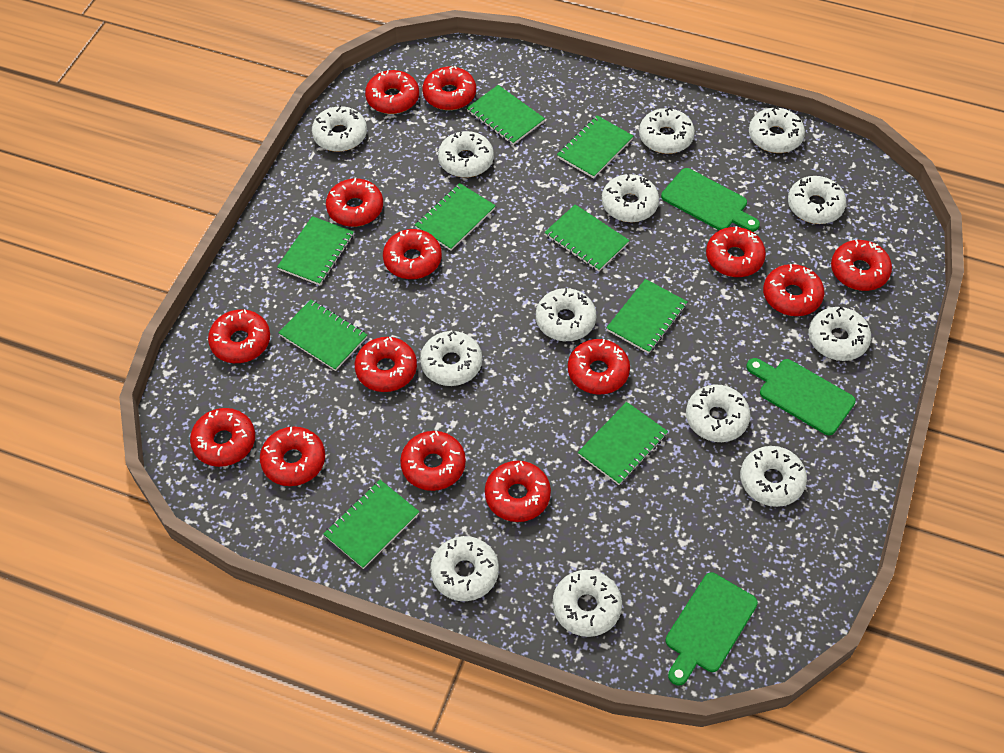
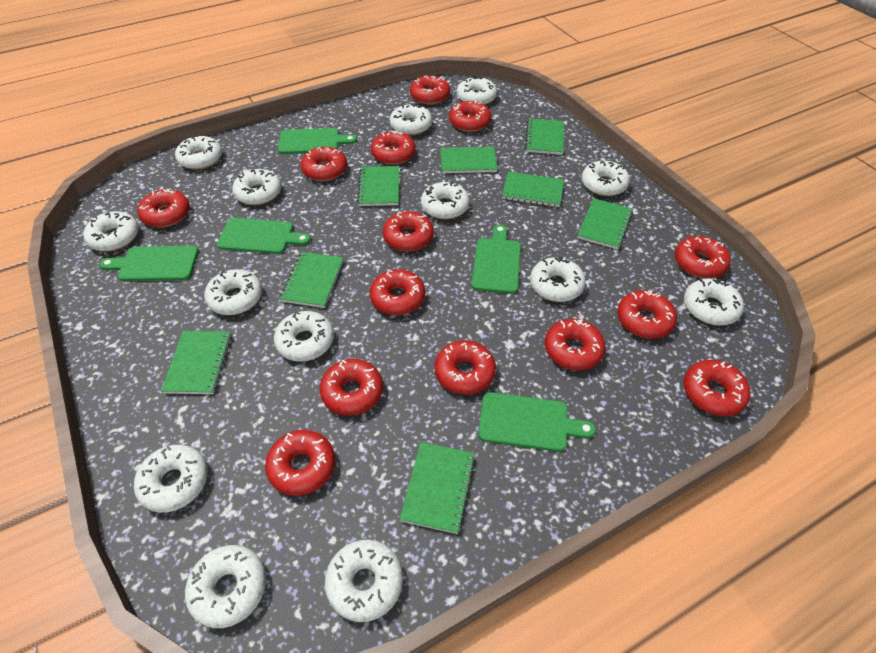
green cutting board: 3 -> 5
green notebook: 9 -> 8
white donut: 13 -> 14

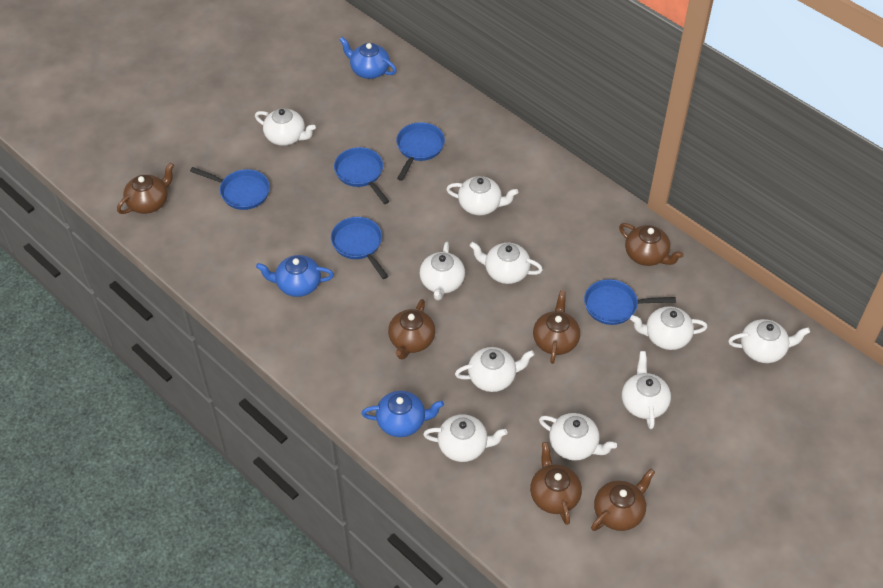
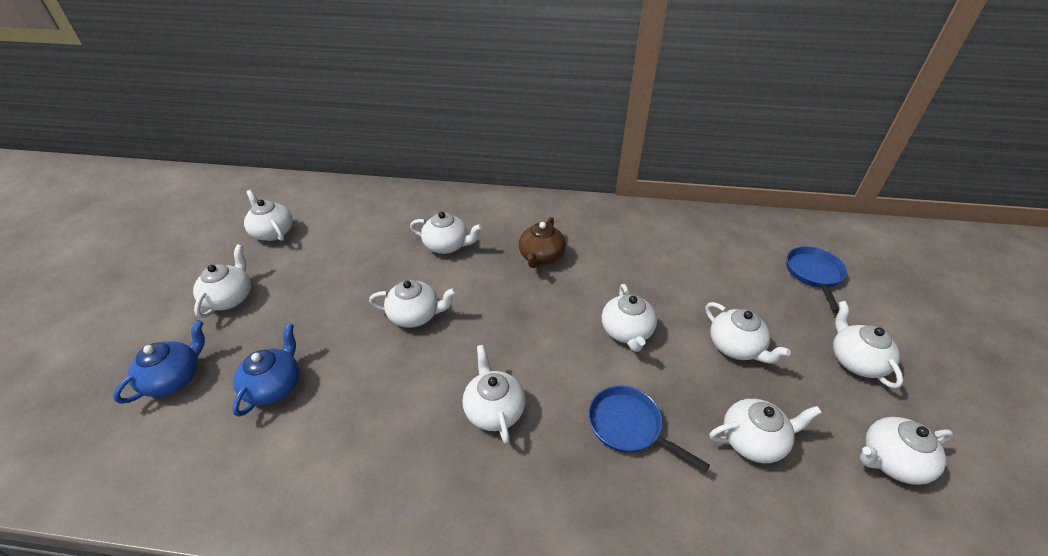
blue pan: 5 -> 2
blue teapot: 3 -> 2
brown teapot: 6 -> 1

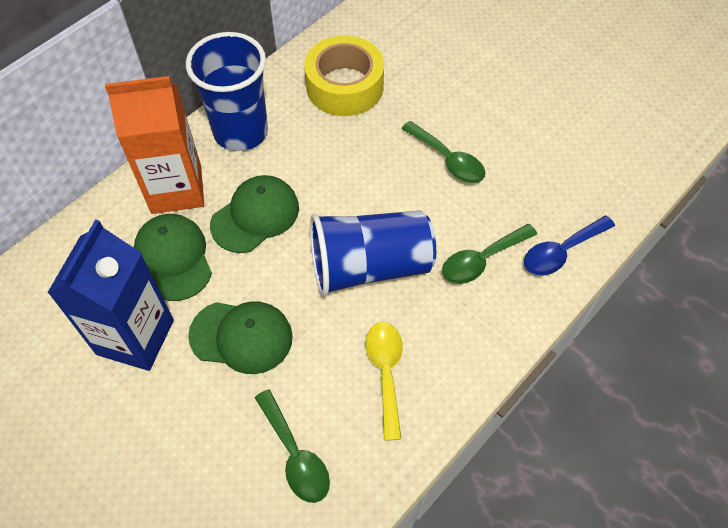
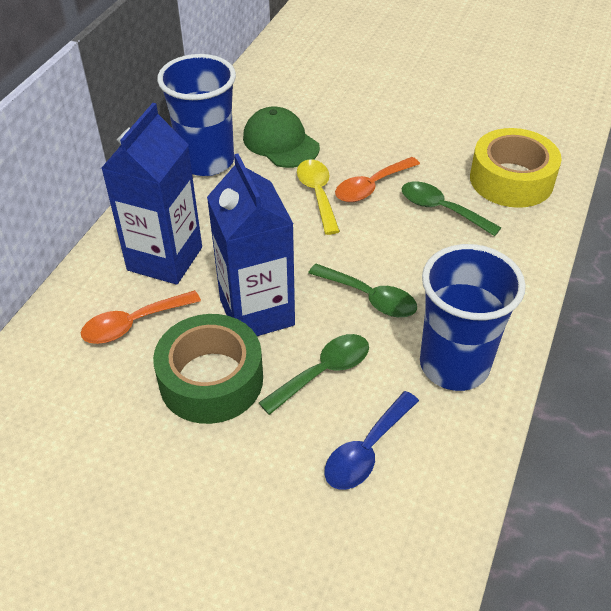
blue carton: 1 -> 2
green cap: 3 -> 1
green tape: 0 -> 1
orange carton: 1 -> 0
orange spoon: 0 -> 2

- YOUR GOAL
Out of the entries, pull every line that mentions "green".

- RESPONSE AREA
green cutting board: 3 -> 5
green notebook: 9 -> 8
green cap: 3 -> 1
green tape: 0 -> 1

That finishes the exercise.